Restate all entries exactly. Skip the images.

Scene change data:
____
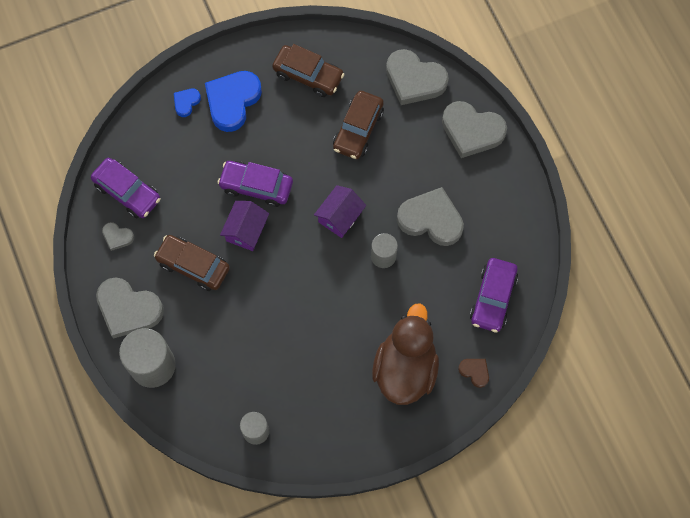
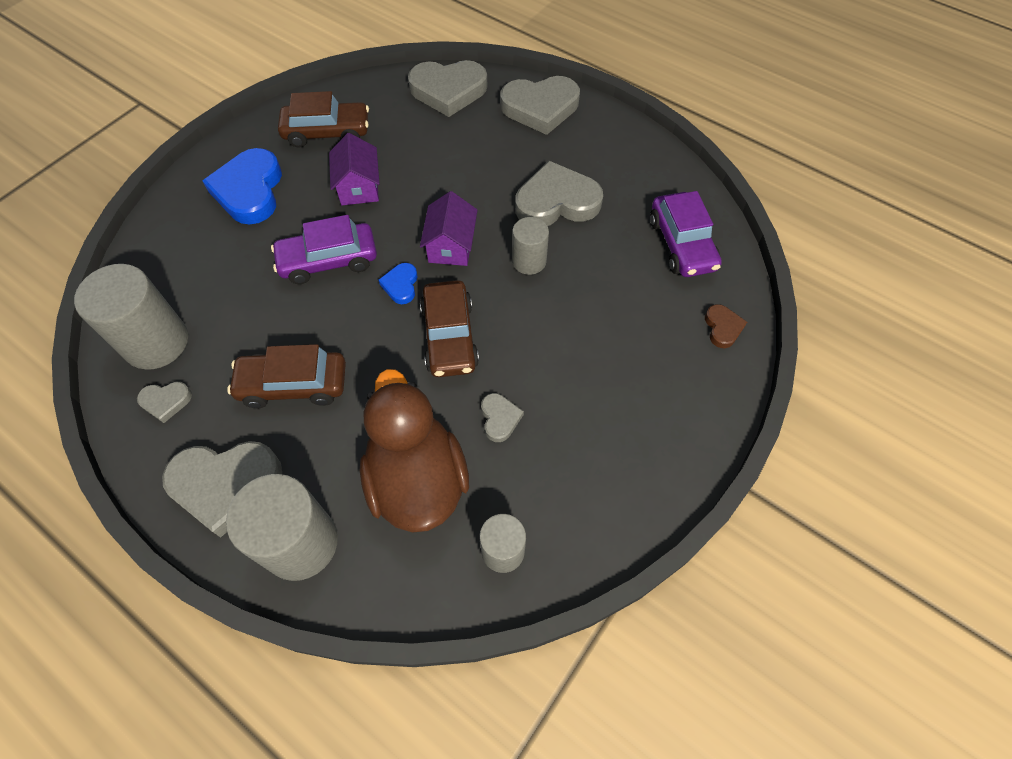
camera: 30 degrees left, 10 degrees down
(127, 192) = (156, 342): purple car -> grey cylinder
(186, 102) = (190, 215): blue heart -> blue heart (401, 285)
(246, 231) = (342, 312): purple house -> purple house (359, 187)
(300, 354) = (499, 418): none -> grey heart
(358, 129) = (416, 156): brown car -> brown car (450, 337)
(405, 368) = (641, 366): brown duck -> brown duck (417, 480)
(474, 372) = (722, 328): brown heart -> brown heart turned 75 degrees clockwise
____
* Answer space
camera: 30 degrees left, 10 degrees down
(127, 192) = (156, 342): purple car -> grey cylinder
(186, 102) = (190, 215): blue heart -> blue heart (401, 285)
(246, 231) = (342, 312): purple house -> purple house (359, 187)
(300, 354) = (499, 418): none -> grey heart
(358, 129) = (416, 156): brown car -> brown car (450, 337)
(405, 368) = (641, 366): brown duck -> brown duck (417, 480)
(474, 372) = (722, 328): brown heart -> brown heart turned 75 degrees clockwise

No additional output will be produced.